What is required: Provide the count of lines below that include the word "pentagon", without any accompanying remarks.

Record excerpts:
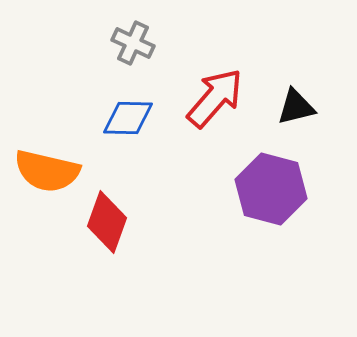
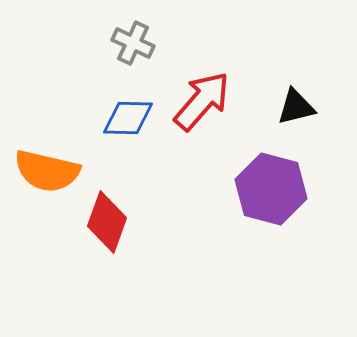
red arrow: moved 13 px left, 3 px down
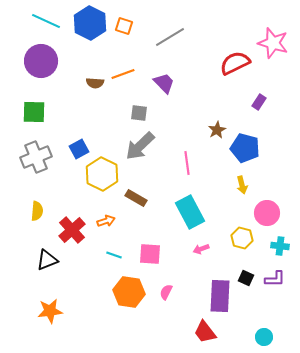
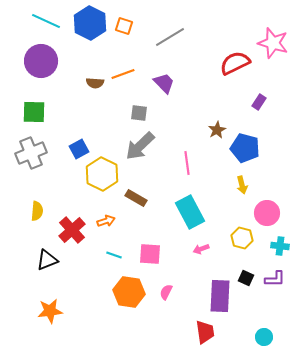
gray cross at (36, 157): moved 5 px left, 4 px up
red trapezoid at (205, 332): rotated 150 degrees counterclockwise
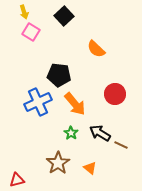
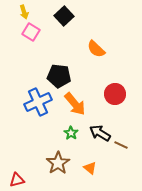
black pentagon: moved 1 px down
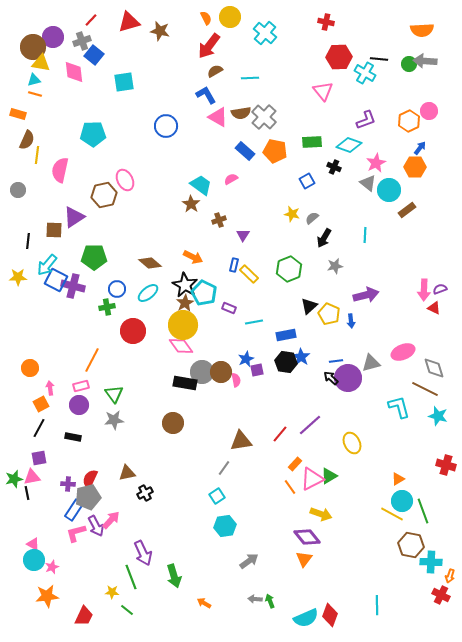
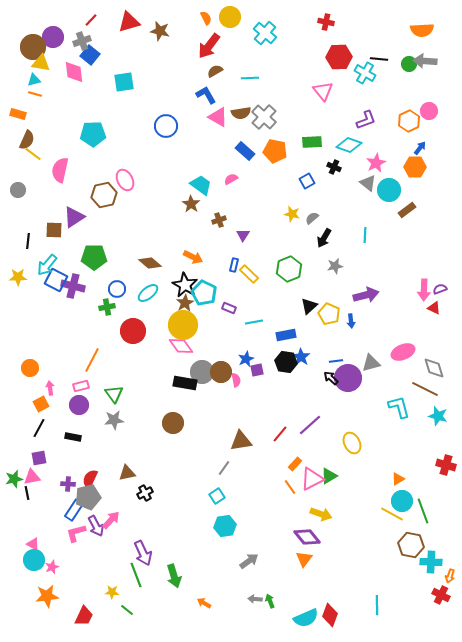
blue square at (94, 55): moved 4 px left
yellow line at (37, 155): moved 4 px left, 1 px up; rotated 60 degrees counterclockwise
green line at (131, 577): moved 5 px right, 2 px up
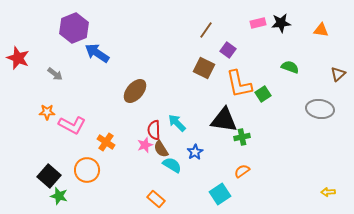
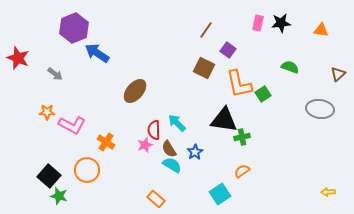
pink rectangle: rotated 63 degrees counterclockwise
brown semicircle: moved 8 px right
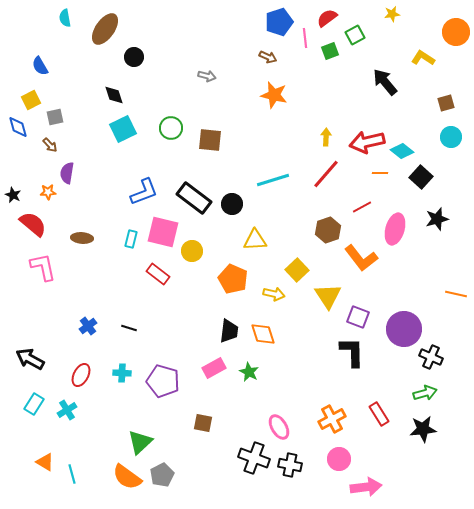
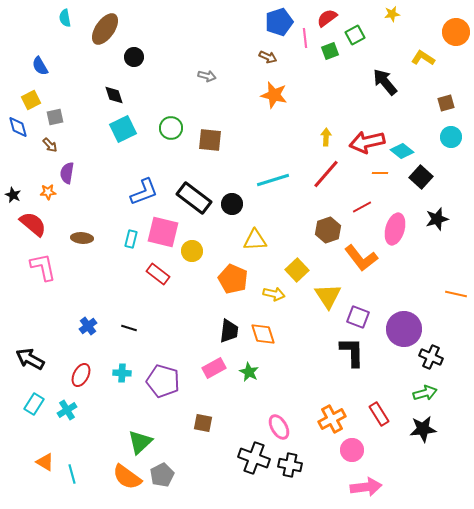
pink circle at (339, 459): moved 13 px right, 9 px up
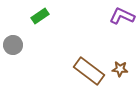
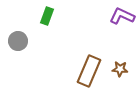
green rectangle: moved 7 px right; rotated 36 degrees counterclockwise
gray circle: moved 5 px right, 4 px up
brown rectangle: rotated 76 degrees clockwise
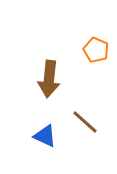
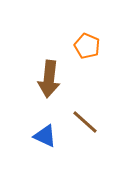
orange pentagon: moved 9 px left, 4 px up
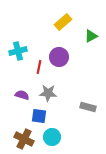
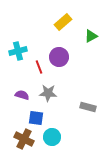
red line: rotated 32 degrees counterclockwise
blue square: moved 3 px left, 2 px down
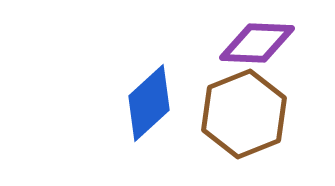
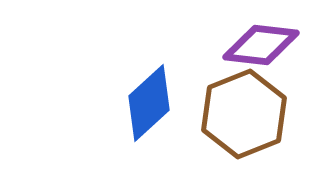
purple diamond: moved 4 px right, 2 px down; rotated 4 degrees clockwise
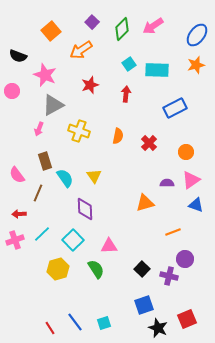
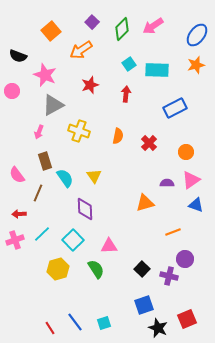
pink arrow at (39, 129): moved 3 px down
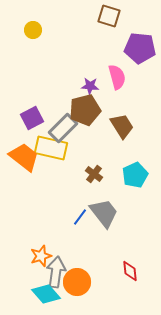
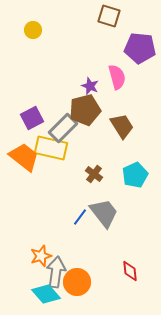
purple star: rotated 18 degrees clockwise
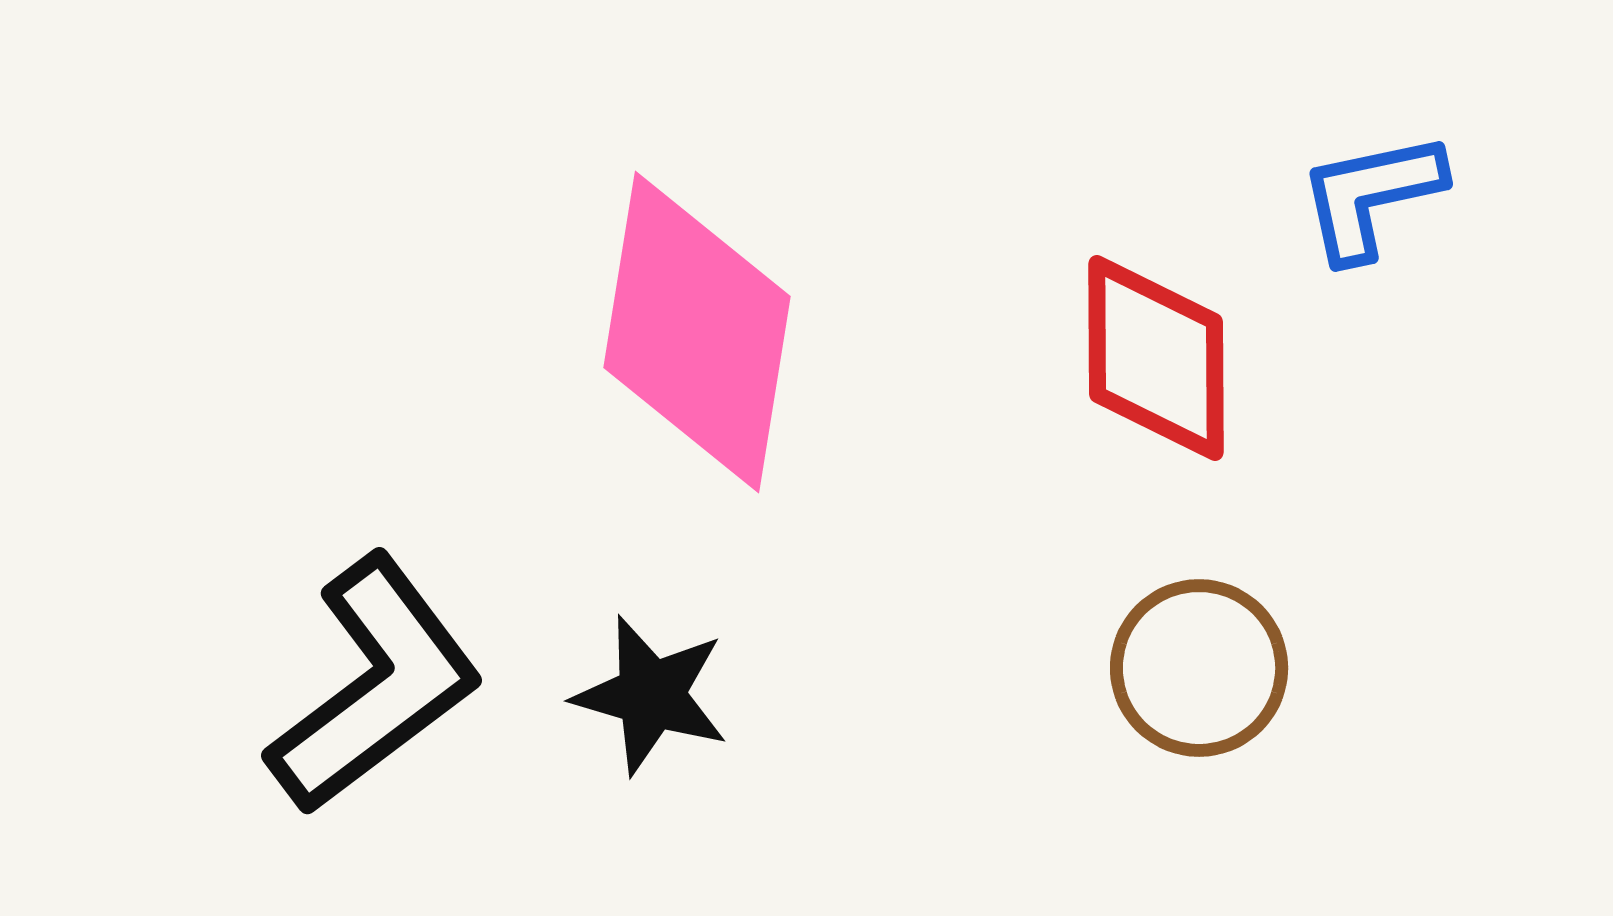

Result of this task: 2